PROBLEM: Skip the pictures. Give all the data again exactly.

DATA PROVIDED:

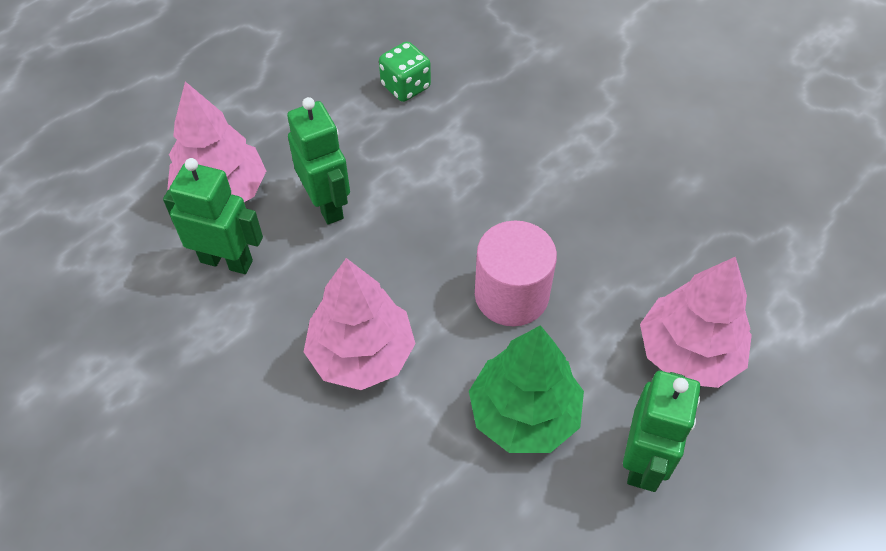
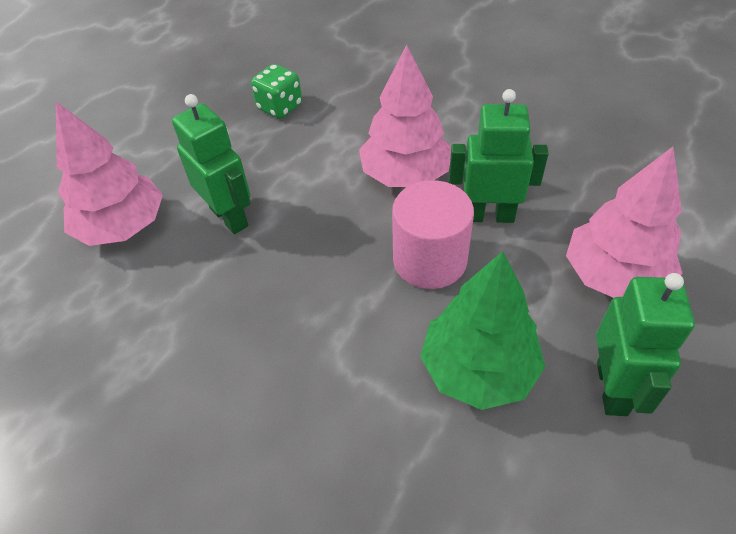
camera: 10 degrees left, 5 degrees down
(226, 261) = (138, 288): green robot -> green robot (489, 215)
(361, 354) = (297, 347): pink tree -> pink tree (405, 175)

RESPONSE BELOW:
camera: 10 degrees left, 5 degrees down
(226, 261) = (138, 288): green robot -> green robot (489, 215)
(361, 354) = (297, 347): pink tree -> pink tree (405, 175)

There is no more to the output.